(Beginning of Provided data)

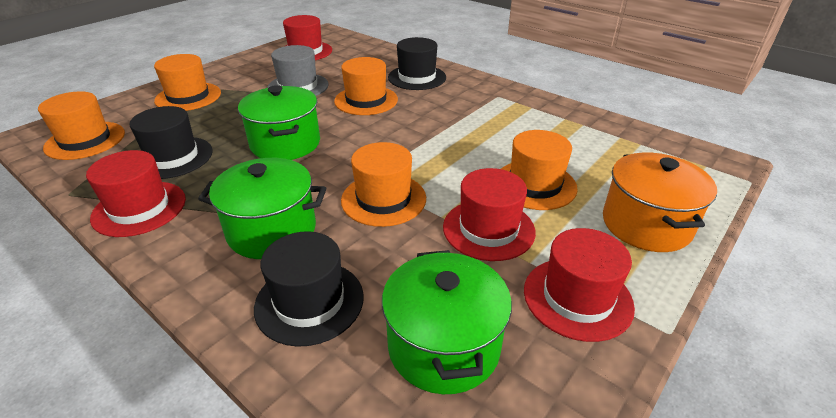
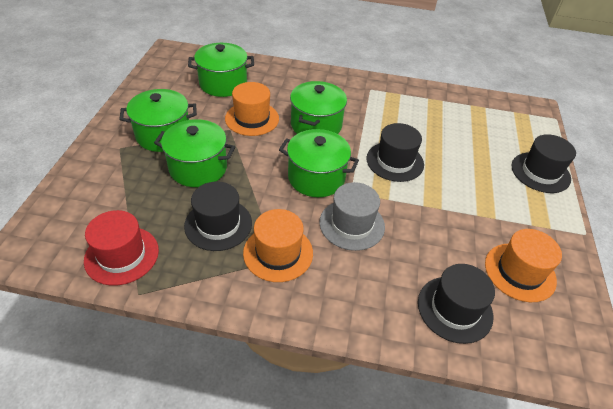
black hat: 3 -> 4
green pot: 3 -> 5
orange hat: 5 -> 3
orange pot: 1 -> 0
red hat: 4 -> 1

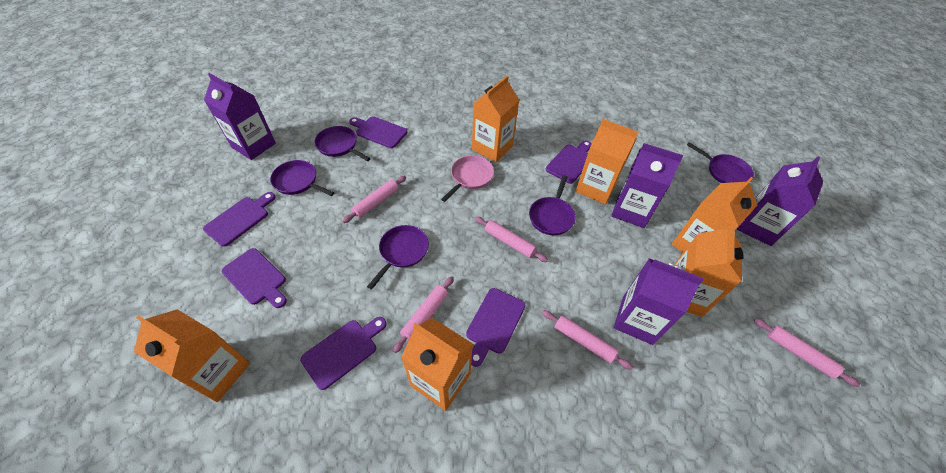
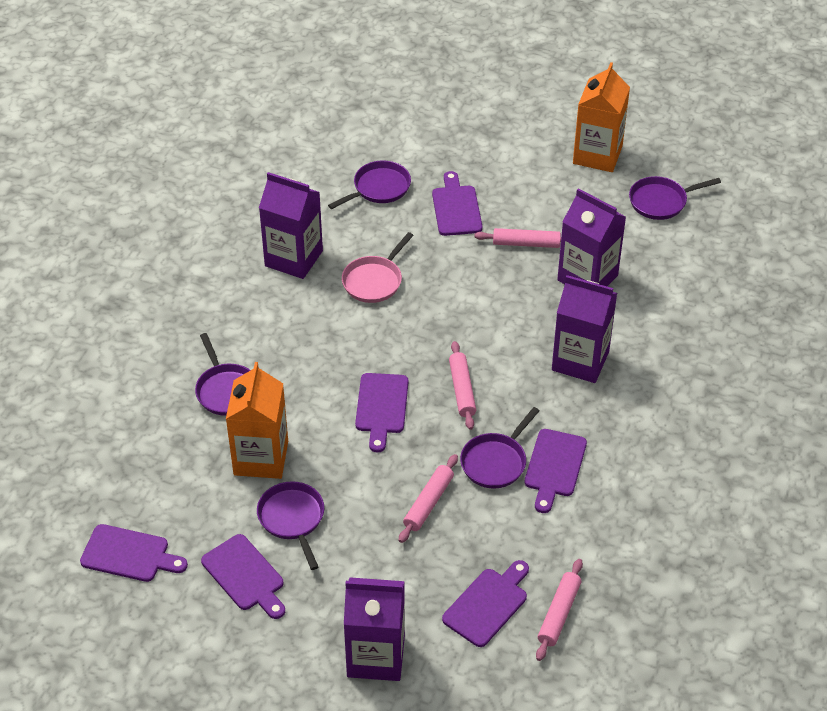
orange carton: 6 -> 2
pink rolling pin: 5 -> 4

(End of Provided data)

» **Problem to work on**: Repeat the lines above precisely and skip every picture.

» **Your response**:
black hat: 3 -> 4
green pot: 3 -> 5
orange hat: 5 -> 3
orange pot: 1 -> 0
red hat: 4 -> 1

orange carton: 6 -> 2
pink rolling pin: 5 -> 4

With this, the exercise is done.